• _PROBLEM TO SOLVE_
Once you find the line with "purple camera: 6 -> 8" in the data that follows, repeat it and every line after it exactly, through the line with "yellow padlock: 2 -> 4".

• _EXCERPTED DATA_
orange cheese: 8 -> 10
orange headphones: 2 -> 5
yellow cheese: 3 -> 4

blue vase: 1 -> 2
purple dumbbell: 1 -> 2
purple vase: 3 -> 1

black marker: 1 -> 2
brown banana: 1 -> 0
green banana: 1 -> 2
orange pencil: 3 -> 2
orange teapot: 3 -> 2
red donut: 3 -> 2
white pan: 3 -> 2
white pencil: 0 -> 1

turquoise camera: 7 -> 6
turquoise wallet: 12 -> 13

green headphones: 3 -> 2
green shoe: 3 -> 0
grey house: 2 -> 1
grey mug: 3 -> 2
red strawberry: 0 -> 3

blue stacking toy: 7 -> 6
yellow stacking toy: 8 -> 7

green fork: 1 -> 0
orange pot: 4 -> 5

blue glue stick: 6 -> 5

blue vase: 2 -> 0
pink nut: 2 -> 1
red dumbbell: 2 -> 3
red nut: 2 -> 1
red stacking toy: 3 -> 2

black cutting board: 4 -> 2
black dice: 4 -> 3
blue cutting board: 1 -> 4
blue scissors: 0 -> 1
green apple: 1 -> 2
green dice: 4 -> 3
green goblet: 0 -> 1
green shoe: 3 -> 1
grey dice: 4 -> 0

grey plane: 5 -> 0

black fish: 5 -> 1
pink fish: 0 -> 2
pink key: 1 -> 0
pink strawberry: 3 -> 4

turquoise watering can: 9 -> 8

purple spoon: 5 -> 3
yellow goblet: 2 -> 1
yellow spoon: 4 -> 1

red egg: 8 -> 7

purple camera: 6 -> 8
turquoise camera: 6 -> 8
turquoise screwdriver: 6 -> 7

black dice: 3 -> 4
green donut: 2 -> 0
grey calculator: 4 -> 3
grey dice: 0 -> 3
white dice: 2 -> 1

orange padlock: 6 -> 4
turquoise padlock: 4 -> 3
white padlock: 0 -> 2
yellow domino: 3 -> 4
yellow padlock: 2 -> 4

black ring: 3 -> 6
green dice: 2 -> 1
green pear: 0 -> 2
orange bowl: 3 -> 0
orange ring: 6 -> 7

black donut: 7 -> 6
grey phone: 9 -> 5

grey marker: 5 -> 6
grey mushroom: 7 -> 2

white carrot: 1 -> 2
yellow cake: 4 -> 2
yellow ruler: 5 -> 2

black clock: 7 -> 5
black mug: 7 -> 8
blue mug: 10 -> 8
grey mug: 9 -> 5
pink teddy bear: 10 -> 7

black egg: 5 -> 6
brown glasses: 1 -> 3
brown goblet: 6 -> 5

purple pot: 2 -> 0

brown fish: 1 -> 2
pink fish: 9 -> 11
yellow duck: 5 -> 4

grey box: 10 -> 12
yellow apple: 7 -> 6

• _WRITTEN SOLUTION_
purple camera: 6 -> 8
turquoise camera: 6 -> 8
turquoise screwdriver: 6 -> 7

black dice: 3 -> 4
green donut: 2 -> 0
grey calculator: 4 -> 3
grey dice: 0 -> 3
white dice: 2 -> 1

orange padlock: 6 -> 4
turquoise padlock: 4 -> 3
white padlock: 0 -> 2
yellow domino: 3 -> 4
yellow padlock: 2 -> 4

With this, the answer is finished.